** Opening Supplied data block **

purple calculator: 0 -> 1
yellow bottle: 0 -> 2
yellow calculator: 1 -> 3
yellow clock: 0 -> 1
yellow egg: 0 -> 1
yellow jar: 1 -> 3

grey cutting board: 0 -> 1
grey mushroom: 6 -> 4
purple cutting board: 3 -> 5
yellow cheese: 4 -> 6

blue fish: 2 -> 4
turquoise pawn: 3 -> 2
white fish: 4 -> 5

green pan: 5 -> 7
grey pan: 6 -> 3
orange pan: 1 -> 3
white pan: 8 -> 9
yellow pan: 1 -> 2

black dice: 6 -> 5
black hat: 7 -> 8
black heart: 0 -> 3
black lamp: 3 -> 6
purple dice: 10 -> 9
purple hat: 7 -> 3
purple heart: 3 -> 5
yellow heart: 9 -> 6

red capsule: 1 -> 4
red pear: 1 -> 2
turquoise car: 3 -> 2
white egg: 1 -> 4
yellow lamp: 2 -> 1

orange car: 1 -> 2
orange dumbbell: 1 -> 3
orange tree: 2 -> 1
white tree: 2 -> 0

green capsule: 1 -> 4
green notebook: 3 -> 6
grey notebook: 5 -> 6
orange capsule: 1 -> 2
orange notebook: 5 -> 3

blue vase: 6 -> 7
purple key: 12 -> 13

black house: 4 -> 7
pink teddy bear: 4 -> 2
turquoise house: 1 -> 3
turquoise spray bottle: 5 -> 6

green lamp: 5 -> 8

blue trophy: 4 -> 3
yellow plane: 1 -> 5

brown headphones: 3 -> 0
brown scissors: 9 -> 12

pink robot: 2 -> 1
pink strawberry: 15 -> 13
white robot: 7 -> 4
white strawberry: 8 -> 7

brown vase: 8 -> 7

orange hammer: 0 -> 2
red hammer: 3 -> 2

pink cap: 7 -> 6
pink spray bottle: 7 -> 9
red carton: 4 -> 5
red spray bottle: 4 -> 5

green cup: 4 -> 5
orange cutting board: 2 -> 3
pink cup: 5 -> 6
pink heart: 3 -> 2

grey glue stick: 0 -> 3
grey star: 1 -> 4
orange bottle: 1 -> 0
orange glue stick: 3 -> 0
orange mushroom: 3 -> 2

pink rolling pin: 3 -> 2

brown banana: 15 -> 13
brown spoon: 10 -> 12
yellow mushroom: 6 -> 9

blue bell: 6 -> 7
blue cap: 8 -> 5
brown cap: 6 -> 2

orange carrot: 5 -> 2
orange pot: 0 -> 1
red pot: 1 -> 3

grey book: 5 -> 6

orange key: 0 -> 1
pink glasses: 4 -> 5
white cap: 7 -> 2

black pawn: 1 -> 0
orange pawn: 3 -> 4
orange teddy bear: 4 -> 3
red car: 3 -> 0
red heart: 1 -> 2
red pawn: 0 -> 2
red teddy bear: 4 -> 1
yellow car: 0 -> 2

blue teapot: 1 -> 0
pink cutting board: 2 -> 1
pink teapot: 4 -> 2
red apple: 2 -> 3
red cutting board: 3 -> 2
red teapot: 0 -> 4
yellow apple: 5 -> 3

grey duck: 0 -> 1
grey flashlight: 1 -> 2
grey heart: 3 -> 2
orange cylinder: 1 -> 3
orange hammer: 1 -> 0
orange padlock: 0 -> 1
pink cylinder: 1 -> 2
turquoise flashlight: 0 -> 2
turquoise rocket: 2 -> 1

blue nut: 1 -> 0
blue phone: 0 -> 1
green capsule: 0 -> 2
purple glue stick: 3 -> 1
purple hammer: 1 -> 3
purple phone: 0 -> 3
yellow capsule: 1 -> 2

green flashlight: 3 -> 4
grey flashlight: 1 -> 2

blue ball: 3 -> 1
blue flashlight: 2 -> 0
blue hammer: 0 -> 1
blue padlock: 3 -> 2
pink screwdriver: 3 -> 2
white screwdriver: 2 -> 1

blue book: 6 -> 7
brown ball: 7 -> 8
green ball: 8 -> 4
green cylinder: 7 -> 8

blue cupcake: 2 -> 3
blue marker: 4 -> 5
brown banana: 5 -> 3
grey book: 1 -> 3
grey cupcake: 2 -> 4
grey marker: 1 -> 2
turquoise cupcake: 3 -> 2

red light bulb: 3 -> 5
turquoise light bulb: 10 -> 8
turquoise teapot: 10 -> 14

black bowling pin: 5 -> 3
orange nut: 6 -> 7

** Closing Supplied data block **

# Task statement
Word for word, transcribe all of the entries shown above.

# Response for this exercise
purple calculator: 0 -> 1
yellow bottle: 0 -> 2
yellow calculator: 1 -> 3
yellow clock: 0 -> 1
yellow egg: 0 -> 1
yellow jar: 1 -> 3

grey cutting board: 0 -> 1
grey mushroom: 6 -> 4
purple cutting board: 3 -> 5
yellow cheese: 4 -> 6

blue fish: 2 -> 4
turquoise pawn: 3 -> 2
white fish: 4 -> 5

green pan: 5 -> 7
grey pan: 6 -> 3
orange pan: 1 -> 3
white pan: 8 -> 9
yellow pan: 1 -> 2

black dice: 6 -> 5
black hat: 7 -> 8
black heart: 0 -> 3
black lamp: 3 -> 6
purple dice: 10 -> 9
purple hat: 7 -> 3
purple heart: 3 -> 5
yellow heart: 9 -> 6

red capsule: 1 -> 4
red pear: 1 -> 2
turquoise car: 3 -> 2
white egg: 1 -> 4
yellow lamp: 2 -> 1

orange car: 1 -> 2
orange dumbbell: 1 -> 3
orange tree: 2 -> 1
white tree: 2 -> 0

green capsule: 1 -> 4
green notebook: 3 -> 6
grey notebook: 5 -> 6
orange capsule: 1 -> 2
orange notebook: 5 -> 3

blue vase: 6 -> 7
purple key: 12 -> 13

black house: 4 -> 7
pink teddy bear: 4 -> 2
turquoise house: 1 -> 3
turquoise spray bottle: 5 -> 6

green lamp: 5 -> 8

blue trophy: 4 -> 3
yellow plane: 1 -> 5

brown headphones: 3 -> 0
brown scissors: 9 -> 12

pink robot: 2 -> 1
pink strawberry: 15 -> 13
white robot: 7 -> 4
white strawberry: 8 -> 7

brown vase: 8 -> 7

orange hammer: 0 -> 2
red hammer: 3 -> 2

pink cap: 7 -> 6
pink spray bottle: 7 -> 9
red carton: 4 -> 5
red spray bottle: 4 -> 5

green cup: 4 -> 5
orange cutting board: 2 -> 3
pink cup: 5 -> 6
pink heart: 3 -> 2

grey glue stick: 0 -> 3
grey star: 1 -> 4
orange bottle: 1 -> 0
orange glue stick: 3 -> 0
orange mushroom: 3 -> 2

pink rolling pin: 3 -> 2

brown banana: 15 -> 13
brown spoon: 10 -> 12
yellow mushroom: 6 -> 9

blue bell: 6 -> 7
blue cap: 8 -> 5
brown cap: 6 -> 2

orange carrot: 5 -> 2
orange pot: 0 -> 1
red pot: 1 -> 3

grey book: 5 -> 6

orange key: 0 -> 1
pink glasses: 4 -> 5
white cap: 7 -> 2

black pawn: 1 -> 0
orange pawn: 3 -> 4
orange teddy bear: 4 -> 3
red car: 3 -> 0
red heart: 1 -> 2
red pawn: 0 -> 2
red teddy bear: 4 -> 1
yellow car: 0 -> 2

blue teapot: 1 -> 0
pink cutting board: 2 -> 1
pink teapot: 4 -> 2
red apple: 2 -> 3
red cutting board: 3 -> 2
red teapot: 0 -> 4
yellow apple: 5 -> 3

grey duck: 0 -> 1
grey flashlight: 1 -> 2
grey heart: 3 -> 2
orange cylinder: 1 -> 3
orange hammer: 1 -> 0
orange padlock: 0 -> 1
pink cylinder: 1 -> 2
turquoise flashlight: 0 -> 2
turquoise rocket: 2 -> 1

blue nut: 1 -> 0
blue phone: 0 -> 1
green capsule: 0 -> 2
purple glue stick: 3 -> 1
purple hammer: 1 -> 3
purple phone: 0 -> 3
yellow capsule: 1 -> 2

green flashlight: 3 -> 4
grey flashlight: 1 -> 2

blue ball: 3 -> 1
blue flashlight: 2 -> 0
blue hammer: 0 -> 1
blue padlock: 3 -> 2
pink screwdriver: 3 -> 2
white screwdriver: 2 -> 1

blue book: 6 -> 7
brown ball: 7 -> 8
green ball: 8 -> 4
green cylinder: 7 -> 8

blue cupcake: 2 -> 3
blue marker: 4 -> 5
brown banana: 5 -> 3
grey book: 1 -> 3
grey cupcake: 2 -> 4
grey marker: 1 -> 2
turquoise cupcake: 3 -> 2

red light bulb: 3 -> 5
turquoise light bulb: 10 -> 8
turquoise teapot: 10 -> 14

black bowling pin: 5 -> 3
orange nut: 6 -> 7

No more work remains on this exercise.